- [Problem description]: What lines of the material below hold the string "JACK"? Copy them out.

- [Source material]:

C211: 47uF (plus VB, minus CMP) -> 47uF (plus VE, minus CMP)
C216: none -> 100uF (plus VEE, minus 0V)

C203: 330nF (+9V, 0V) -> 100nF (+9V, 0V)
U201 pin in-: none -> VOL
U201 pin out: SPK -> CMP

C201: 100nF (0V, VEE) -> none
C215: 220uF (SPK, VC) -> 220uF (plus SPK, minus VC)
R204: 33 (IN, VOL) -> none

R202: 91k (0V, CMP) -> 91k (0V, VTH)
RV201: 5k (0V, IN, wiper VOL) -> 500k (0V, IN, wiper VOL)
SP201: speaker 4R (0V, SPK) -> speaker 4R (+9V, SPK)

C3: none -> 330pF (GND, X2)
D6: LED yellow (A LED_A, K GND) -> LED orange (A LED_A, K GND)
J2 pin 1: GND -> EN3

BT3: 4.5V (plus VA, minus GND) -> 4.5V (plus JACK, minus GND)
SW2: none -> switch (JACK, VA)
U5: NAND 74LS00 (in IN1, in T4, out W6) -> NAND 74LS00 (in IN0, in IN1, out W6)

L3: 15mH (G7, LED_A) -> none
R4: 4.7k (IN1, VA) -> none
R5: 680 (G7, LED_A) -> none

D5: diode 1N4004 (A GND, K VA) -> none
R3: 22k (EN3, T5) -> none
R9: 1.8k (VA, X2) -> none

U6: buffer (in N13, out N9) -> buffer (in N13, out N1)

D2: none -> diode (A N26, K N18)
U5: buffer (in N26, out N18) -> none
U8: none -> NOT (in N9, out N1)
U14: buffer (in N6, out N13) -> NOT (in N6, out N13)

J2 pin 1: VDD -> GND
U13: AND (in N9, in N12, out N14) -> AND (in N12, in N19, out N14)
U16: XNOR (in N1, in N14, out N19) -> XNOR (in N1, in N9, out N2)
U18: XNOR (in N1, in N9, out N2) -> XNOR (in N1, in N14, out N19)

- [Solution below]:
BT3: 4.5V (plus VA, minus GND) -> 4.5V (plus JACK, minus GND)
SW2: none -> switch (JACK, VA)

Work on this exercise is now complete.